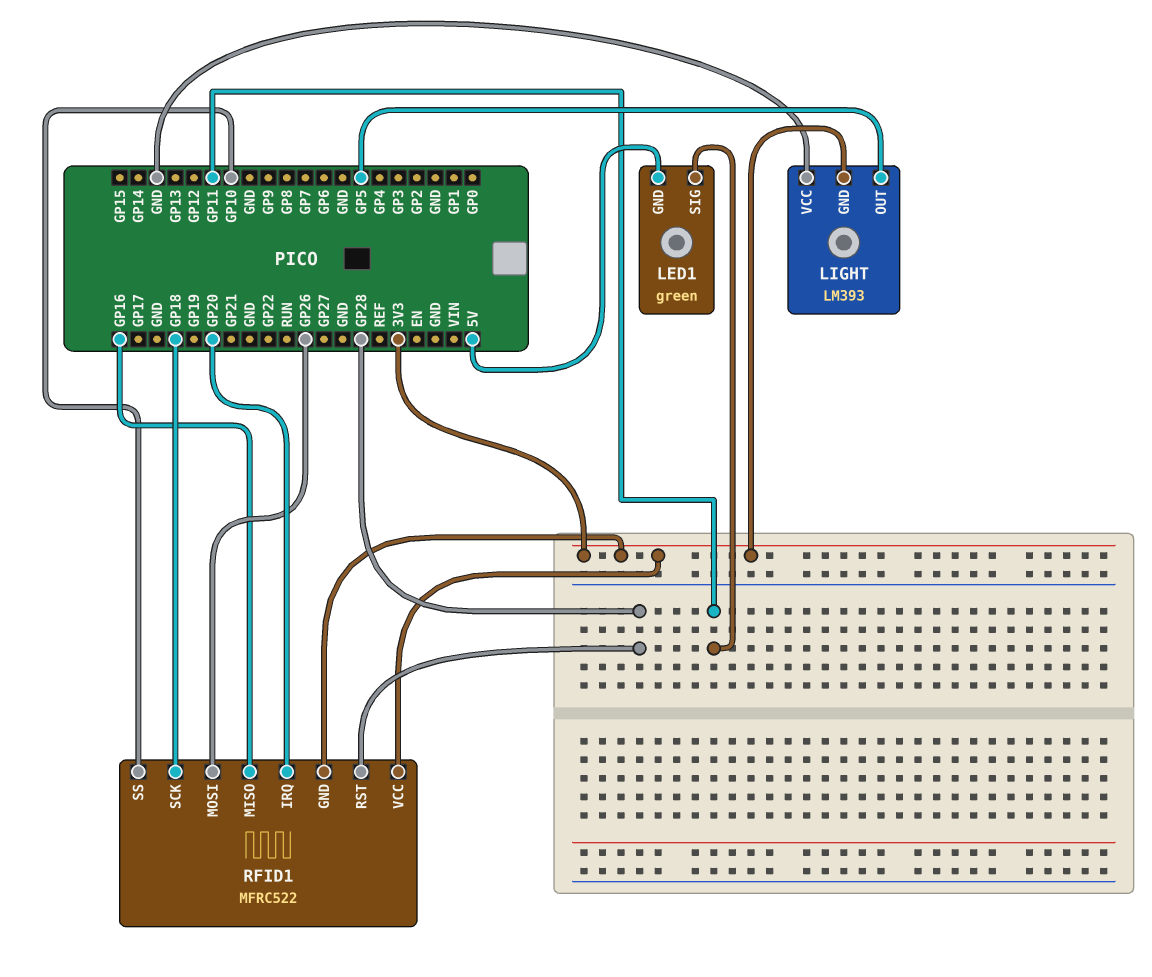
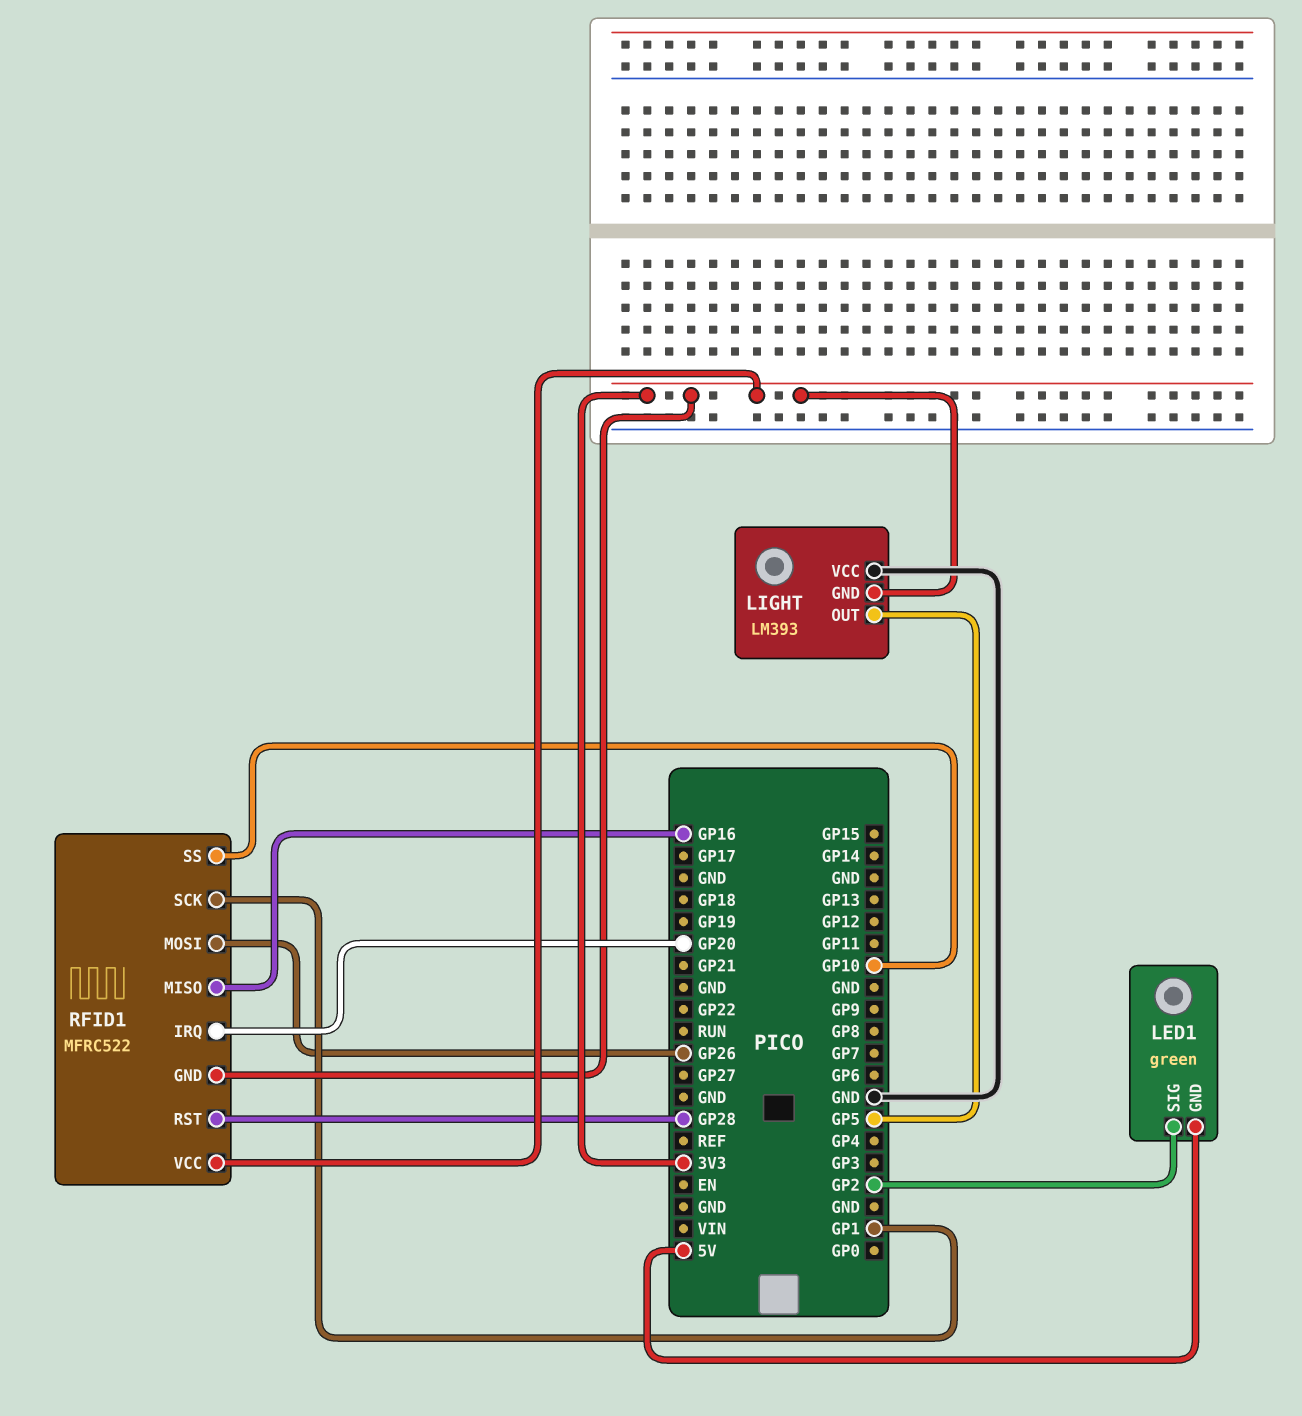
LED1 pin SIG: GP11 -> GP2
RFID1 pin SCK: GP18 -> GP1

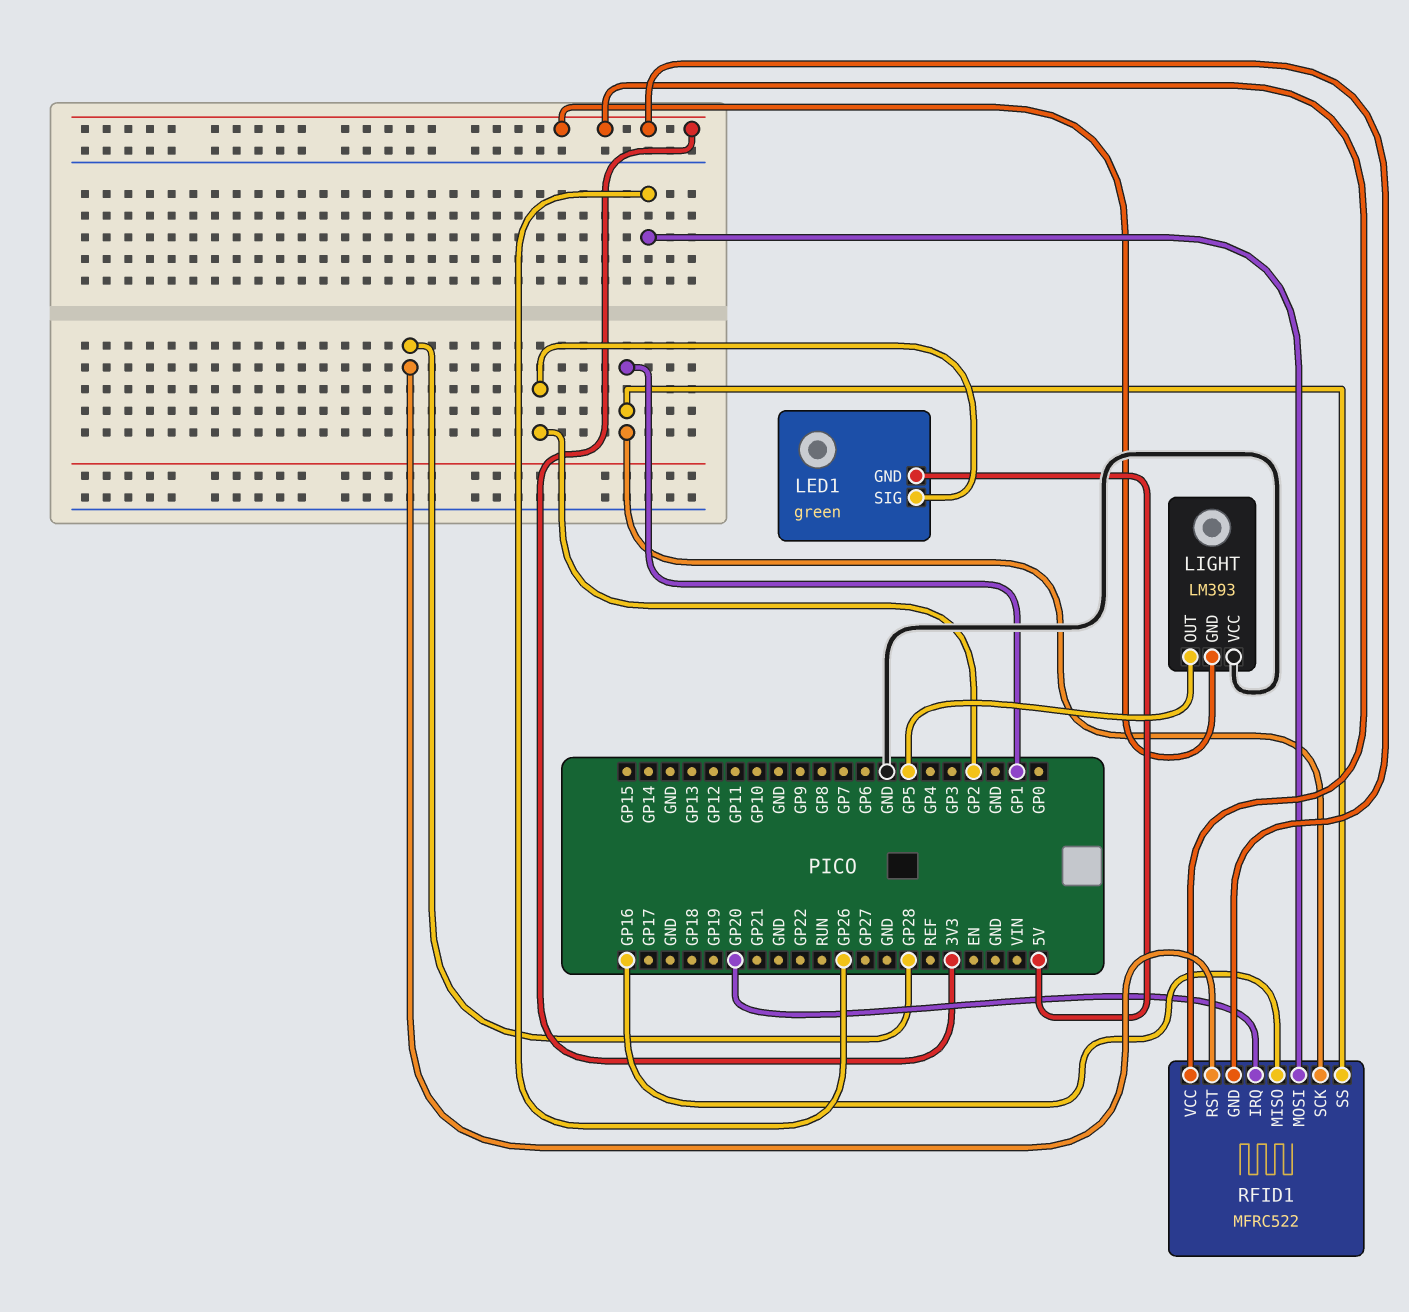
RFID1 pin SS: GP10 -> GP1

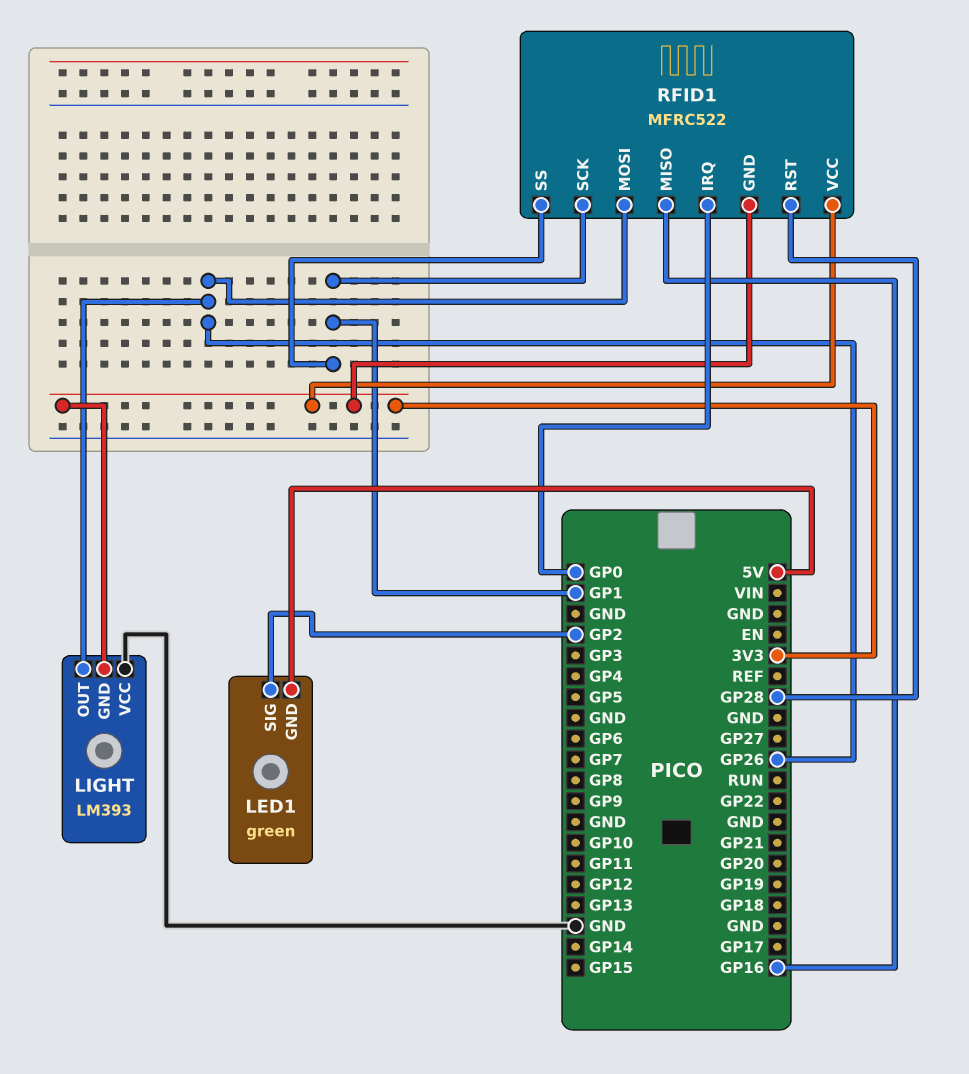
LIGHT pin OUT: GP5 -> GP26
RFID1 pin IRQ: GP20 -> GP0

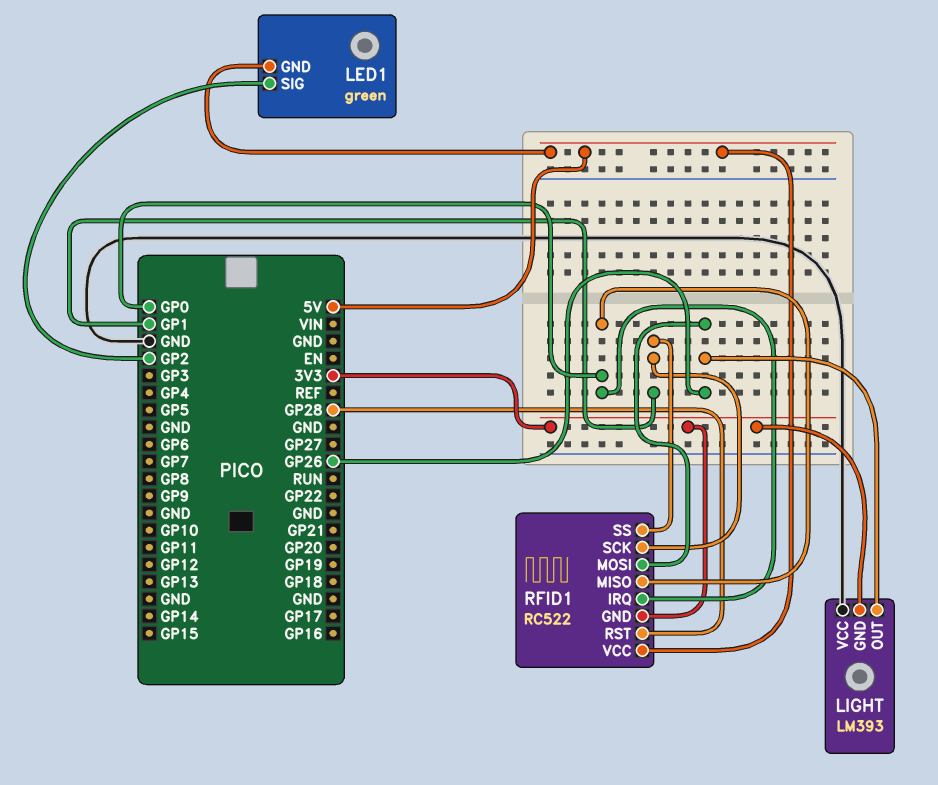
RFID1: MFRC522 -> RC522
RFID1 pin MISO: GP16 -> GP0
RFID1 pin VCC: 3V3 -> 5V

================

> _Description of the task_:
The lines above must be transcribed exactly, with every picture left out.

> _Exercise answer_:
LED1 pin SIG: GP11 -> GP2
RFID1 pin SCK: GP18 -> GP1

RFID1 pin SS: GP10 -> GP1

LIGHT pin OUT: GP5 -> GP26
RFID1 pin IRQ: GP20 -> GP0

RFID1: MFRC522 -> RC522
RFID1 pin MISO: GP16 -> GP0
RFID1 pin VCC: 3V3 -> 5V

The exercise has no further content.